Work required
Return the data below unchanged, without images.

Provided data
↓
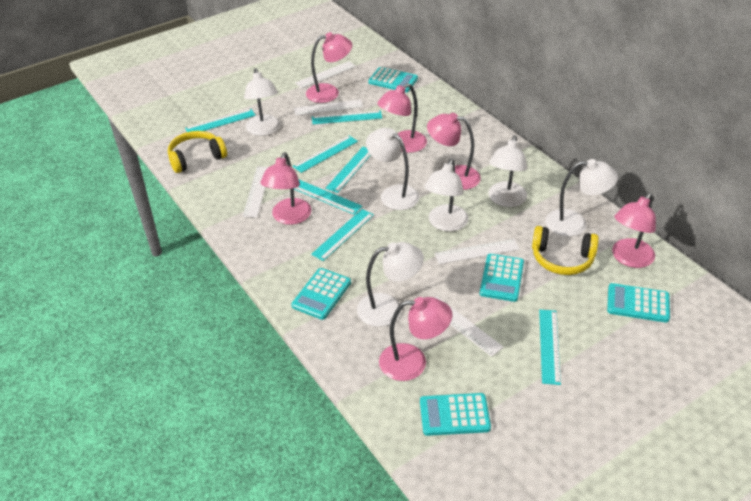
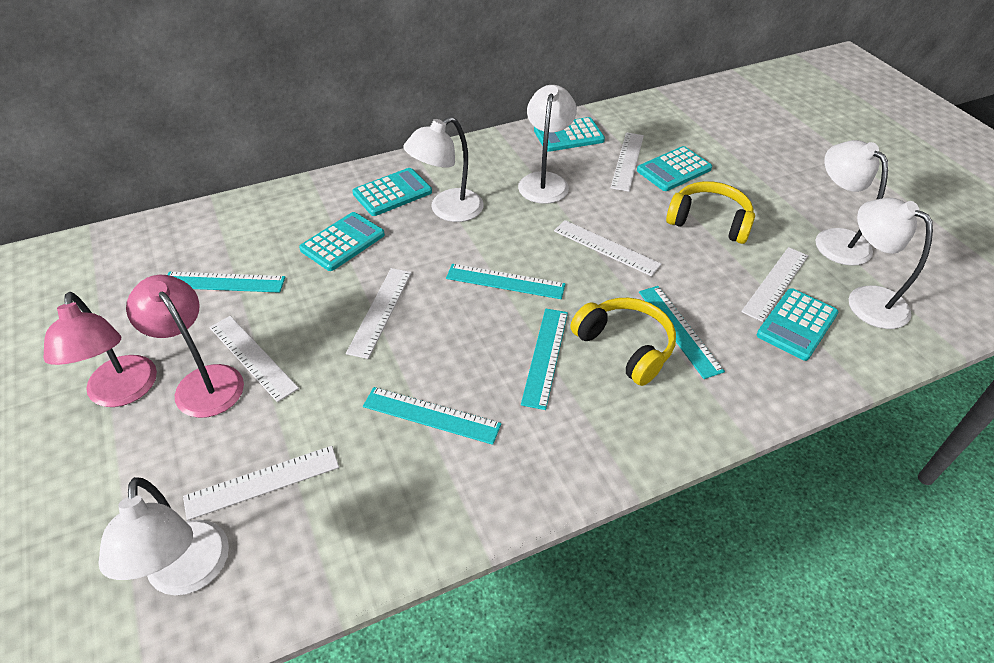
pink lamp: 6 -> 2
turquoise ruler: 7 -> 5
white lamp: 6 -> 5
white ruler: 5 -> 6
↑
Response for this exercise
pink lamp: 6 -> 2
turquoise ruler: 7 -> 5
white lamp: 6 -> 5
white ruler: 5 -> 6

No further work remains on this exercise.